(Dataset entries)
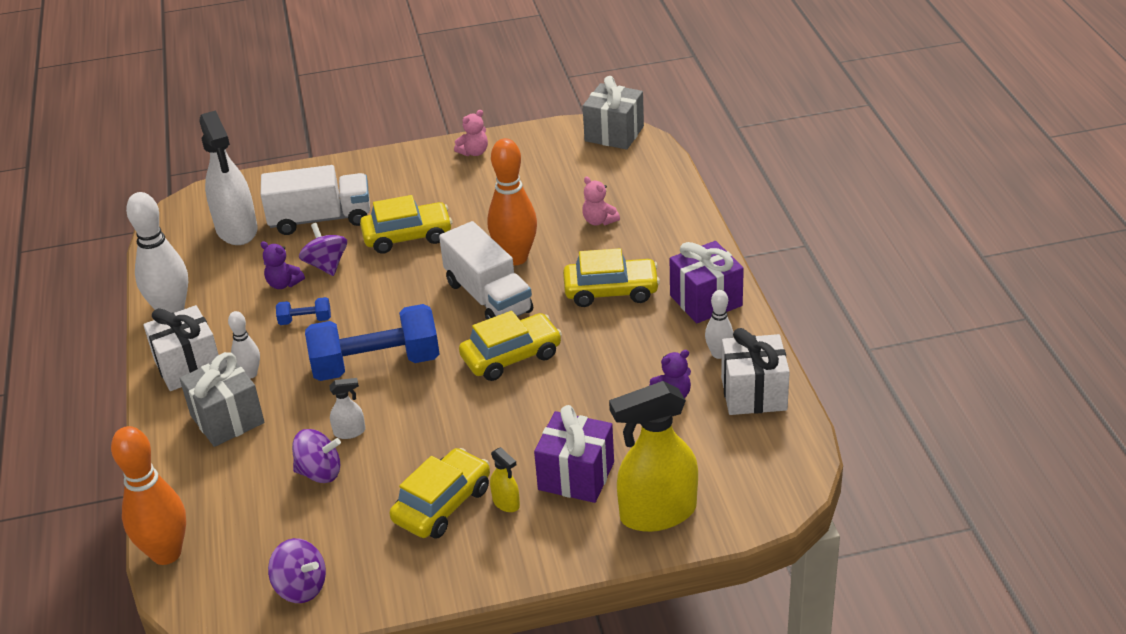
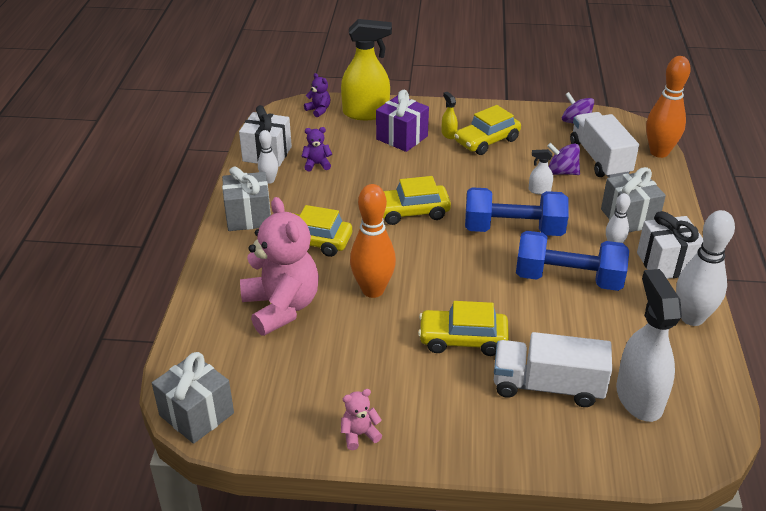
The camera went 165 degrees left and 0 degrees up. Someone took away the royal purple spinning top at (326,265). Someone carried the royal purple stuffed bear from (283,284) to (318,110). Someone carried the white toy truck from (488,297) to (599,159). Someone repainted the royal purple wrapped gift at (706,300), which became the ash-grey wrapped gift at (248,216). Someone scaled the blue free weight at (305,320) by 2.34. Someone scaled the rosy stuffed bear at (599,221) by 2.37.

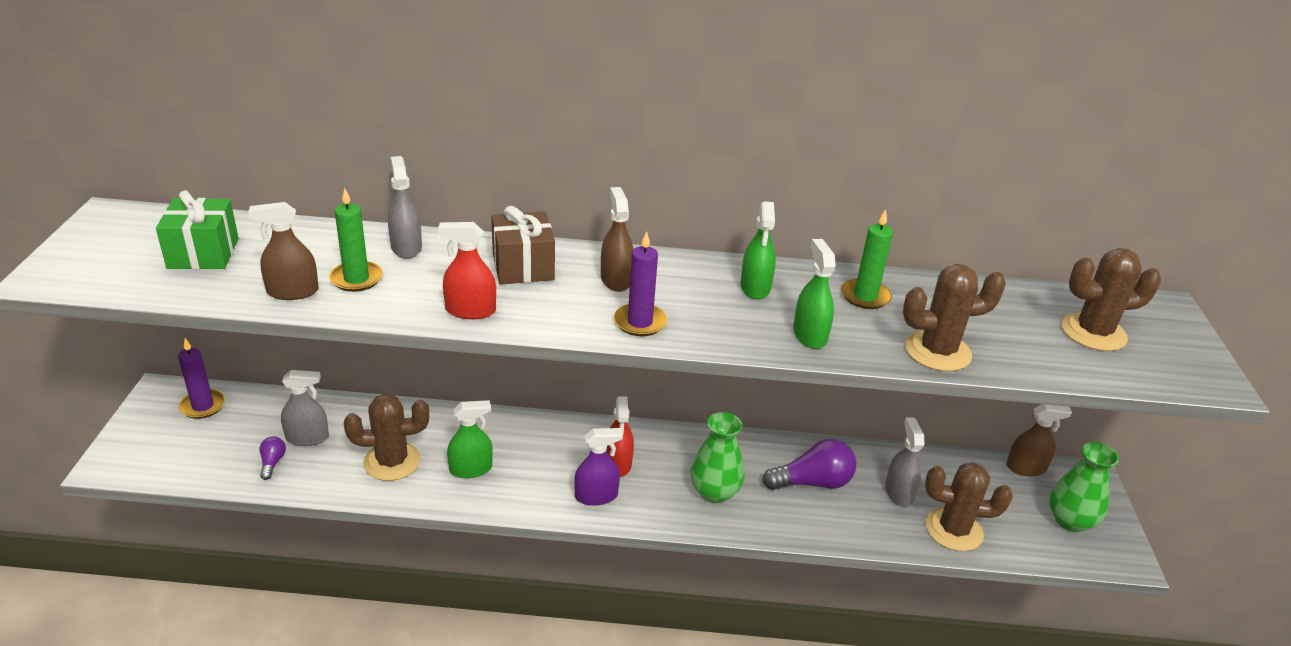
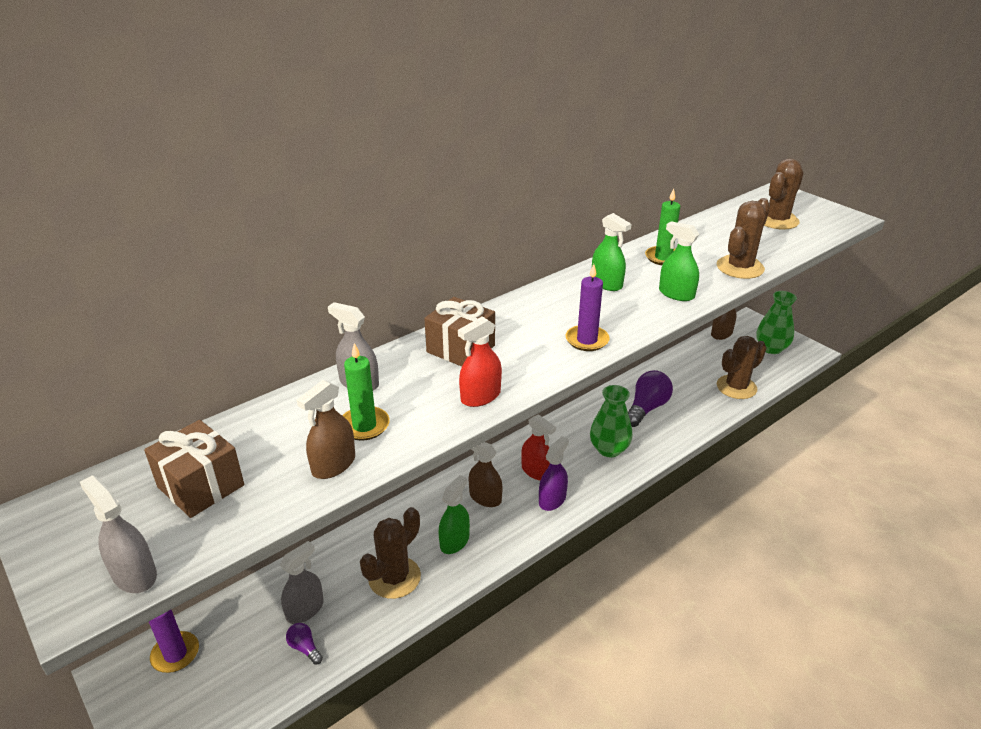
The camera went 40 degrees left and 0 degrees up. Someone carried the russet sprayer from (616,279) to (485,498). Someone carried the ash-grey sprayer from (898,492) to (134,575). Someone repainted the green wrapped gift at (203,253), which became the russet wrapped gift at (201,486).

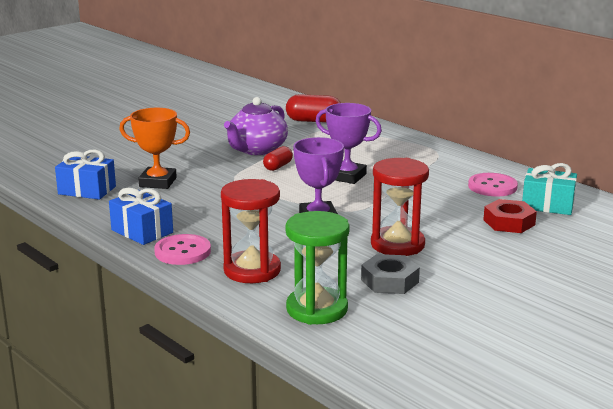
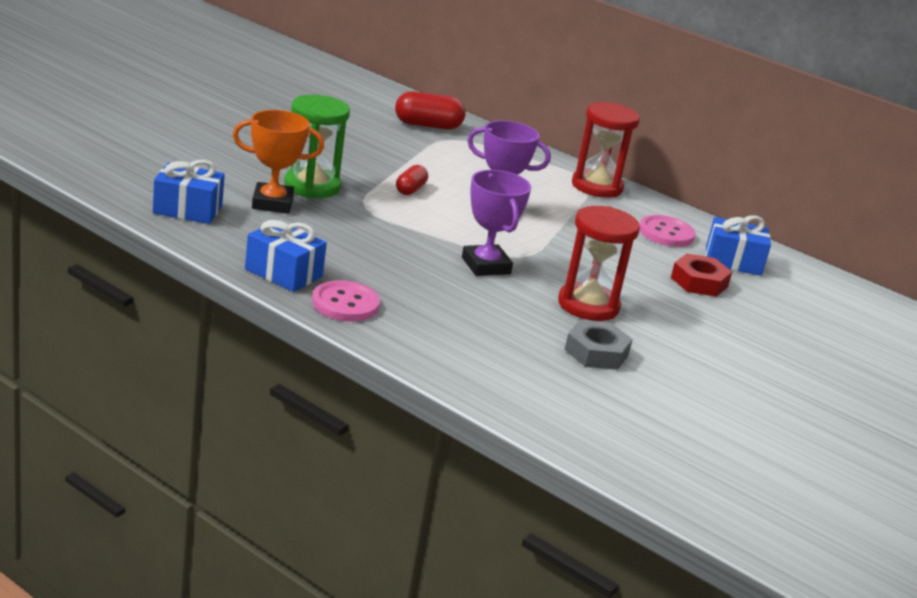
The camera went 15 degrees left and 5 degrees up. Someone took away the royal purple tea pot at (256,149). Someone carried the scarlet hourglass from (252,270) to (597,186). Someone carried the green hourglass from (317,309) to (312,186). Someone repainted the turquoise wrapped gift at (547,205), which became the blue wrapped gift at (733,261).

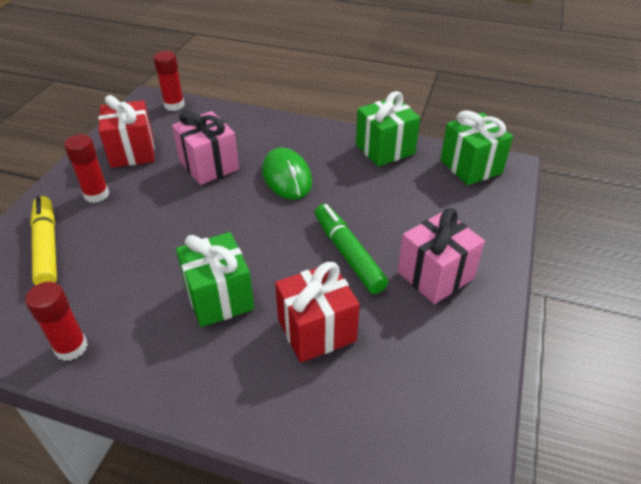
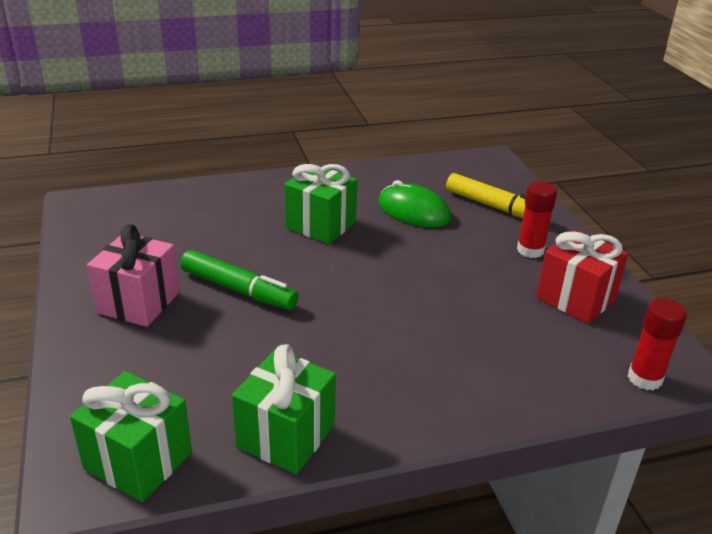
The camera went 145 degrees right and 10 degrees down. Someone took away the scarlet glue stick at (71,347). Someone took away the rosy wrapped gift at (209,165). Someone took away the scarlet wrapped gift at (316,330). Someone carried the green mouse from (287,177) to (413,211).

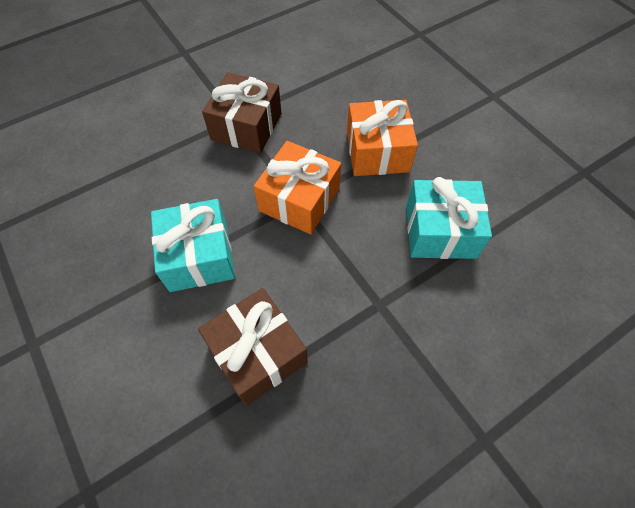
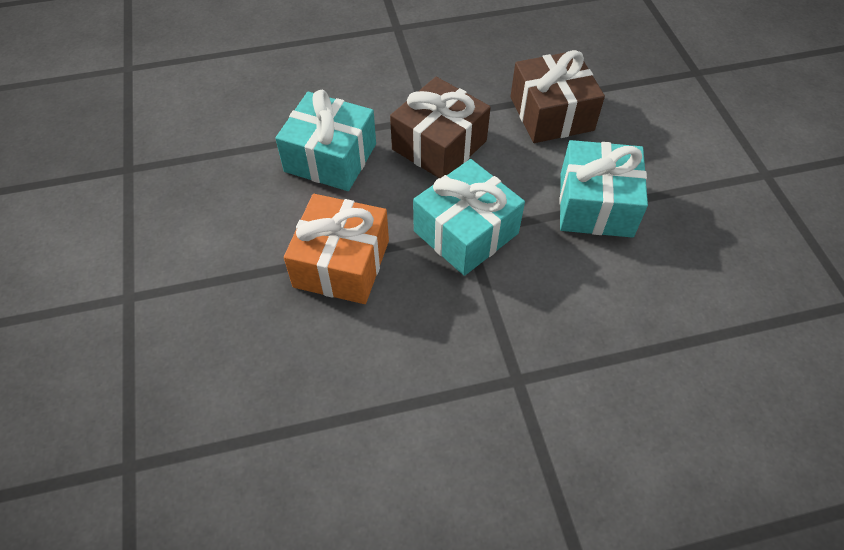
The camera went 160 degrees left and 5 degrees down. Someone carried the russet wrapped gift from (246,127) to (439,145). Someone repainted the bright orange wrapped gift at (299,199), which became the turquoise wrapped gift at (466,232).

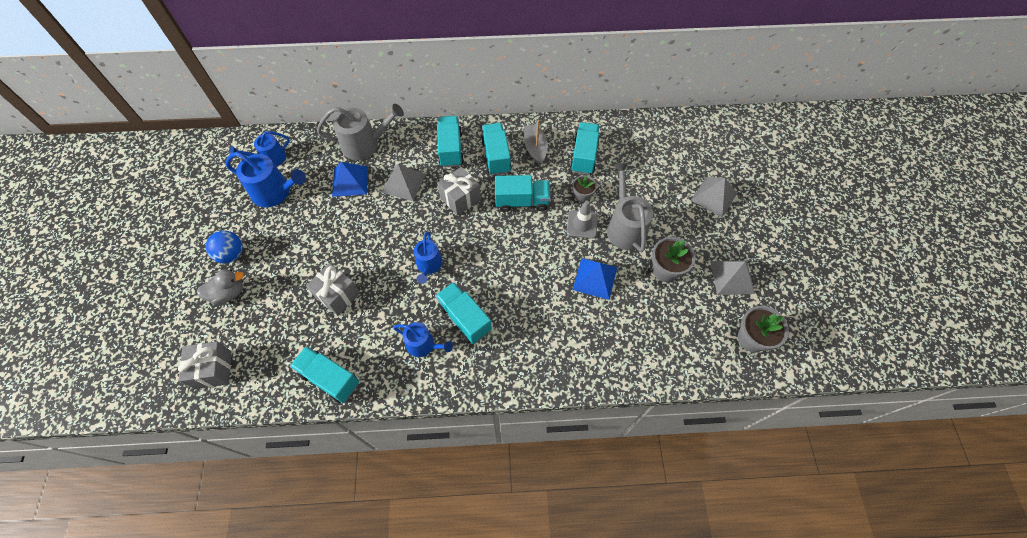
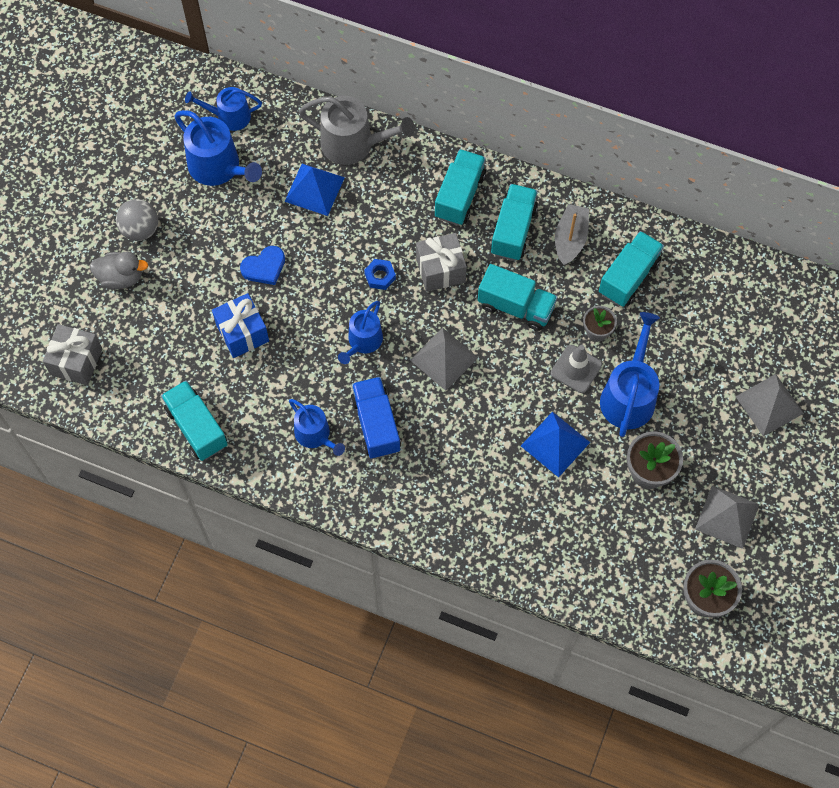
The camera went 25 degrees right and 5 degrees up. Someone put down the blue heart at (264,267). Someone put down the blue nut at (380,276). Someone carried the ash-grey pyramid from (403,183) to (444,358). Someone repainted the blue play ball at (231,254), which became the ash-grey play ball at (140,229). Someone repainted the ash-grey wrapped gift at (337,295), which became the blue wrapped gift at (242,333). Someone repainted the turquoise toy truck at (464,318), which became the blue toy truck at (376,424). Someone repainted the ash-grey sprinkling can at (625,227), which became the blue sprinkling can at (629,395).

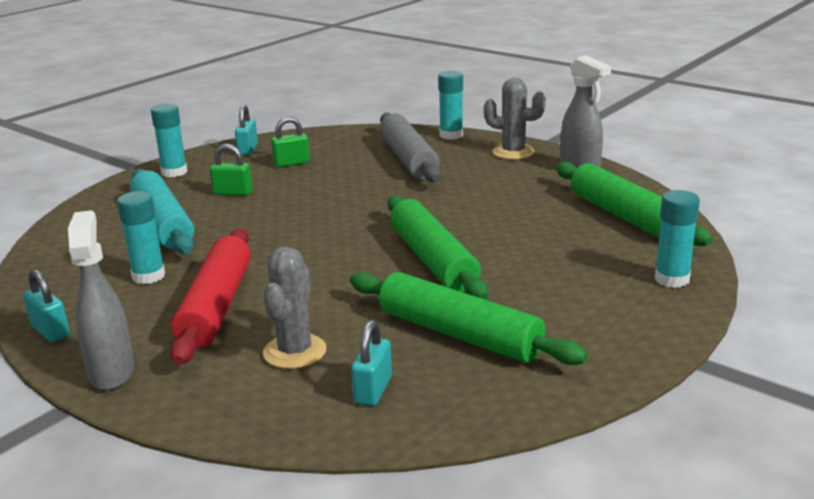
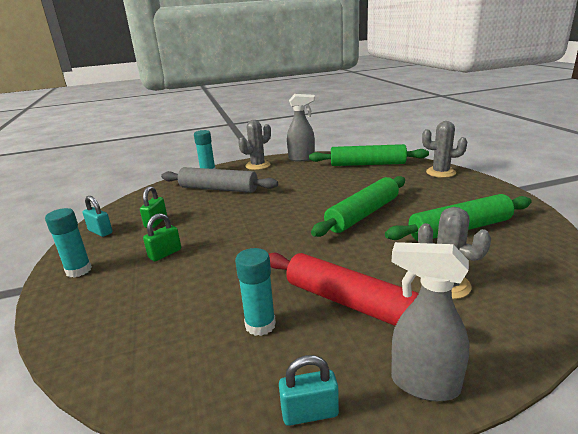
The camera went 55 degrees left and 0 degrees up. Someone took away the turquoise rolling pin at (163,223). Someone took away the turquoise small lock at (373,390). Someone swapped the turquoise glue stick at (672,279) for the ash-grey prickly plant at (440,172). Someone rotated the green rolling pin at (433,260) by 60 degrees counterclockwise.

▸ **PROBLEM REQUIREMENTS**: Set down the entries word for word, omitting all pictures.

▸ **WORKED SOLUTION**:
The camera went 165 degrees left and 0 degrees up. Someone took away the royal purple spinning top at (326,265). Someone carried the royal purple stuffed bear from (283,284) to (318,110). Someone carried the white toy truck from (488,297) to (599,159). Someone repainted the royal purple wrapped gift at (706,300), which became the ash-grey wrapped gift at (248,216). Someone scaled the blue free weight at (305,320) by 2.34. Someone scaled the rosy stuffed bear at (599,221) by 2.37.

The camera went 40 degrees left and 0 degrees up. Someone carried the russet sprayer from (616,279) to (485,498). Someone carried the ash-grey sprayer from (898,492) to (134,575). Someone repainted the green wrapped gift at (203,253), which became the russet wrapped gift at (201,486).

The camera went 15 degrees left and 5 degrees up. Someone took away the royal purple tea pot at (256,149). Someone carried the scarlet hourglass from (252,270) to (597,186). Someone carried the green hourglass from (317,309) to (312,186). Someone repainted the turquoise wrapped gift at (547,205), which became the blue wrapped gift at (733,261).

The camera went 145 degrees right and 10 degrees down. Someone took away the scarlet glue stick at (71,347). Someone took away the rosy wrapped gift at (209,165). Someone took away the scarlet wrapped gift at (316,330). Someone carried the green mouse from (287,177) to (413,211).

The camera went 160 degrees left and 5 degrees down. Someone carried the russet wrapped gift from (246,127) to (439,145). Someone repainted the bright orange wrapped gift at (299,199), which became the turquoise wrapped gift at (466,232).

The camera went 25 degrees right and 5 degrees up. Someone put down the blue heart at (264,267). Someone put down the blue nut at (380,276). Someone carried the ash-grey pyramid from (403,183) to (444,358). Someone repainted the blue play ball at (231,254), which became the ash-grey play ball at (140,229). Someone repainted the ash-grey wrapped gift at (337,295), which became the blue wrapped gift at (242,333). Someone repainted the turquoise toy truck at (464,318), which became the blue toy truck at (376,424). Someone repainted the ash-grey sprinkling can at (625,227), which became the blue sprinkling can at (629,395).

The camera went 55 degrees left and 0 degrees up. Someone took away the turquoise rolling pin at (163,223). Someone took away the turquoise small lock at (373,390). Someone swapped the turquoise glue stick at (672,279) for the ash-grey prickly plant at (440,172). Someone rotated the green rolling pin at (433,260) by 60 degrees counterclockwise.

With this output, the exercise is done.